Before-and-after change data
= Beginning of Section =
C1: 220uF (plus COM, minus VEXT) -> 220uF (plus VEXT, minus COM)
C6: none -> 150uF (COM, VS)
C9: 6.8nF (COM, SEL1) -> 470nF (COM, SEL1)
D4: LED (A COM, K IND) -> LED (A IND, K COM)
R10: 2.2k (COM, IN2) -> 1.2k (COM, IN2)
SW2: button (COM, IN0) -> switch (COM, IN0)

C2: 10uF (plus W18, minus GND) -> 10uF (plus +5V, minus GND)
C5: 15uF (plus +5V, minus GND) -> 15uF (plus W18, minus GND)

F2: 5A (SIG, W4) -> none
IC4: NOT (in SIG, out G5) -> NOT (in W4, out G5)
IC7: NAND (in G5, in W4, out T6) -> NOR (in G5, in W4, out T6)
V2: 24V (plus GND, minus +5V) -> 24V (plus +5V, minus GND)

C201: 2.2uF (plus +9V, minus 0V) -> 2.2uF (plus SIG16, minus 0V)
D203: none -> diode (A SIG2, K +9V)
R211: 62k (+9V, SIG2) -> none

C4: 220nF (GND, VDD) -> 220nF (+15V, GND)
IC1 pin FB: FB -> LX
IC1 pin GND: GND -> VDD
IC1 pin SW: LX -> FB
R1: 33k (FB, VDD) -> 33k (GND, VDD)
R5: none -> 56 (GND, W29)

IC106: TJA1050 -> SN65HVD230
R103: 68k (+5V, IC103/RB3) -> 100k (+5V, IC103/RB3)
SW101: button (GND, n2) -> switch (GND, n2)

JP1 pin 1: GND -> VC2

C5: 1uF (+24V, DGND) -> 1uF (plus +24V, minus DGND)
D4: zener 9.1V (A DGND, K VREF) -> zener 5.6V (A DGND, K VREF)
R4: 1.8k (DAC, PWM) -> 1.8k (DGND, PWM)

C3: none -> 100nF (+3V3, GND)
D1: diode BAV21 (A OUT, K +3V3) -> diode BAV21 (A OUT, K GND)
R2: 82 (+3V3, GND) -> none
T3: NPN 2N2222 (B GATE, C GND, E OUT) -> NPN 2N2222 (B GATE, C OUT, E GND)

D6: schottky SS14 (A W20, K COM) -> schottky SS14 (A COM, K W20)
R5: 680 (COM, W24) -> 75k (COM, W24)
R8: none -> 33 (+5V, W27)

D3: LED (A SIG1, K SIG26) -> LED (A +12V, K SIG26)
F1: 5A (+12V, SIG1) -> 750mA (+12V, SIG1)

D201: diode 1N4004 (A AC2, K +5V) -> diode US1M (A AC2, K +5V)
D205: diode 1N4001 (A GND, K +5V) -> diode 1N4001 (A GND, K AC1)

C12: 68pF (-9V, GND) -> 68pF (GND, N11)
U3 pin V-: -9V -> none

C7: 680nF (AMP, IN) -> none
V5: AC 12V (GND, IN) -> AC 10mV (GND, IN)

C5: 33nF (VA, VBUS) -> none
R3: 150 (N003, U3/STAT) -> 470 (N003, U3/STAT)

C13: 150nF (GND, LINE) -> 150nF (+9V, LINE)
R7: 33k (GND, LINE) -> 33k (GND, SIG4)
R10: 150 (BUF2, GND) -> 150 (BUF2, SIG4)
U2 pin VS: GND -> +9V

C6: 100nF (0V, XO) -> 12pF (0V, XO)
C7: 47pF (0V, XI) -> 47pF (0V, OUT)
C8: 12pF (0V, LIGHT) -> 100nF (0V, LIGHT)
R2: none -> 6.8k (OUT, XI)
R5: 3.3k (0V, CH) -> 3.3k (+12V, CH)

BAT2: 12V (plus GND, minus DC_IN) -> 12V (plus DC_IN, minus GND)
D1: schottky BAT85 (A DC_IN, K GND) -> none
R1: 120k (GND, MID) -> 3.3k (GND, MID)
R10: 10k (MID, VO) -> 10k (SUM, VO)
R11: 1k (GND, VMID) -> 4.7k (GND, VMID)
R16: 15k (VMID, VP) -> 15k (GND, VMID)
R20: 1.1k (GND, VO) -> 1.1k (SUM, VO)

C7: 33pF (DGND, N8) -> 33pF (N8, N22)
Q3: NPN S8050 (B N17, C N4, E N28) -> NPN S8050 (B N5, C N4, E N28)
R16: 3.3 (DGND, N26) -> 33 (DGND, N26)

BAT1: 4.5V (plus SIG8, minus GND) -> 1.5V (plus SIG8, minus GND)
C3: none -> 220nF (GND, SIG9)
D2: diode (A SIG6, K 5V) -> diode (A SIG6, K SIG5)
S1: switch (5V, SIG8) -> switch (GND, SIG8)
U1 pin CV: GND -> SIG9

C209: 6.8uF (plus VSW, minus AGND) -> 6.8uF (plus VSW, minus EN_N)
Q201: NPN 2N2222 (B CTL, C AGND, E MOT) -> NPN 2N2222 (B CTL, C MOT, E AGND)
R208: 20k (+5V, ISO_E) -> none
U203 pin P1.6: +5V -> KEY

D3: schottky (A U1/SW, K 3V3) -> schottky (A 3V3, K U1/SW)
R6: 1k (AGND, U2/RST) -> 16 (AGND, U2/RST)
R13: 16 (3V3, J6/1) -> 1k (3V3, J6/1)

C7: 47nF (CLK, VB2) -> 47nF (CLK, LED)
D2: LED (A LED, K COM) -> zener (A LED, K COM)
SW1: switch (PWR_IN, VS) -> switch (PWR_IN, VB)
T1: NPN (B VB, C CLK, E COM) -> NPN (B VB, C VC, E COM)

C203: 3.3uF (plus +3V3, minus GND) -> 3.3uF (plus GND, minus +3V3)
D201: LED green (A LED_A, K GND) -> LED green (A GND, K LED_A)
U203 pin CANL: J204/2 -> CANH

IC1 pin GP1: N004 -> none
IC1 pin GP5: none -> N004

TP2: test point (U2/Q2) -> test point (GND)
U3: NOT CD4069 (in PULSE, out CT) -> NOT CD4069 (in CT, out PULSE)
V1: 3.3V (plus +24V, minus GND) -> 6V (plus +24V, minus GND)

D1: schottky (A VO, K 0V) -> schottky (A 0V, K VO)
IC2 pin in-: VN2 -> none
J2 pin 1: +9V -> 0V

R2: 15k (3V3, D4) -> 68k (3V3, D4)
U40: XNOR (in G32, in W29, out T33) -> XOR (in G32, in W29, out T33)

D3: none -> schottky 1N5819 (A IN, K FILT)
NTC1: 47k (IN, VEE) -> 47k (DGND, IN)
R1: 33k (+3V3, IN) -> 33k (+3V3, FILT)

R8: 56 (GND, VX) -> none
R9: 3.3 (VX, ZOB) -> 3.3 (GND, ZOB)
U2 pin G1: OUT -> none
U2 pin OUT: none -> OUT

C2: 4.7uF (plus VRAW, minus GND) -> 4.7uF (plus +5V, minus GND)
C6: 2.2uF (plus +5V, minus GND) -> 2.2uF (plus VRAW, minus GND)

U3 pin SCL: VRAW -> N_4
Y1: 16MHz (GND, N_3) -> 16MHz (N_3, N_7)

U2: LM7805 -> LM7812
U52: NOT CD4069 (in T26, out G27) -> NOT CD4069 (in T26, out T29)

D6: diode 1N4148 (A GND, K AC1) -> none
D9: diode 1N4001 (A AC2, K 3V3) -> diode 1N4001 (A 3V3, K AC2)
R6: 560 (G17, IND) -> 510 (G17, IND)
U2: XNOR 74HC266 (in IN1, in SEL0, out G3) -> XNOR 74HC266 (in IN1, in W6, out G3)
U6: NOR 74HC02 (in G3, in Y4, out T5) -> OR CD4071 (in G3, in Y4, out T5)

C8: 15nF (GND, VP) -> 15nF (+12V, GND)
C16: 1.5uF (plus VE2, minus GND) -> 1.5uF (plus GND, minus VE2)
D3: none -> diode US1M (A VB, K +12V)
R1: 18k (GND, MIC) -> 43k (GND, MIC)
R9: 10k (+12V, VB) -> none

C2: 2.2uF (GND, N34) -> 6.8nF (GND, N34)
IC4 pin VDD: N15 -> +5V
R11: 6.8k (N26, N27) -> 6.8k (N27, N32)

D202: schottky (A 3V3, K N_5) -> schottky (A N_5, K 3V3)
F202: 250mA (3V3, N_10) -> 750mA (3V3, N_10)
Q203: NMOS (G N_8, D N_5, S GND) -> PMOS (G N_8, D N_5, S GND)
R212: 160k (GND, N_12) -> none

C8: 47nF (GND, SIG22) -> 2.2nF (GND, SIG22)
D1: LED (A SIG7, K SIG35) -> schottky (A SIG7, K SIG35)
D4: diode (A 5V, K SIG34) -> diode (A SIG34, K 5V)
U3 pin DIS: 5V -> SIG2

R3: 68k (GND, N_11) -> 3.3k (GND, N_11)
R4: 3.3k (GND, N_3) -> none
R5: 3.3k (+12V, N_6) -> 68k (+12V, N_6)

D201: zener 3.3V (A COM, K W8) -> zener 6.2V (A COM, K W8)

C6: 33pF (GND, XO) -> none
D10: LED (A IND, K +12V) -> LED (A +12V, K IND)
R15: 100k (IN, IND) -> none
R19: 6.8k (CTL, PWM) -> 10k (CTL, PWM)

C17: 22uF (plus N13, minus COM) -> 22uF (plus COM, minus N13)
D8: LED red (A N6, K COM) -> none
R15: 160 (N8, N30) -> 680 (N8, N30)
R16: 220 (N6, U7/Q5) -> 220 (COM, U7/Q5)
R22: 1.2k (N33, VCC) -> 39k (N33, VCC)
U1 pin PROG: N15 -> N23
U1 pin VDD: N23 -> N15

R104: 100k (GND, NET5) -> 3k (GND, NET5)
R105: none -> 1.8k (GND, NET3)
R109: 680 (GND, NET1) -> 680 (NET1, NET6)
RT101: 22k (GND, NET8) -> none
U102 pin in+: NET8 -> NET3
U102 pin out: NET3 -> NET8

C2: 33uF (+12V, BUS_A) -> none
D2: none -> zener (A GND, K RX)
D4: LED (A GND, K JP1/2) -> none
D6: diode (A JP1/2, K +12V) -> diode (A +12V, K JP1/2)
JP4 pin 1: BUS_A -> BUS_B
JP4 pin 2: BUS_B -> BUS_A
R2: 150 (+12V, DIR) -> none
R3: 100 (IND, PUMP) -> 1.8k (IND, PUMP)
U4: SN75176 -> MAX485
= End of Section =
## REQUIREMENT
Among the entries above, find every line holding "XNOR" and copy it.

## SOLUTION FOR THIS PROBLEM
U40: XNOR (in G32, in W29, out T33) -> XOR (in G32, in W29, out T33)
U2: XNOR 74HC266 (in IN1, in SEL0, out G3) -> XNOR 74HC266 (in IN1, in W6, out G3)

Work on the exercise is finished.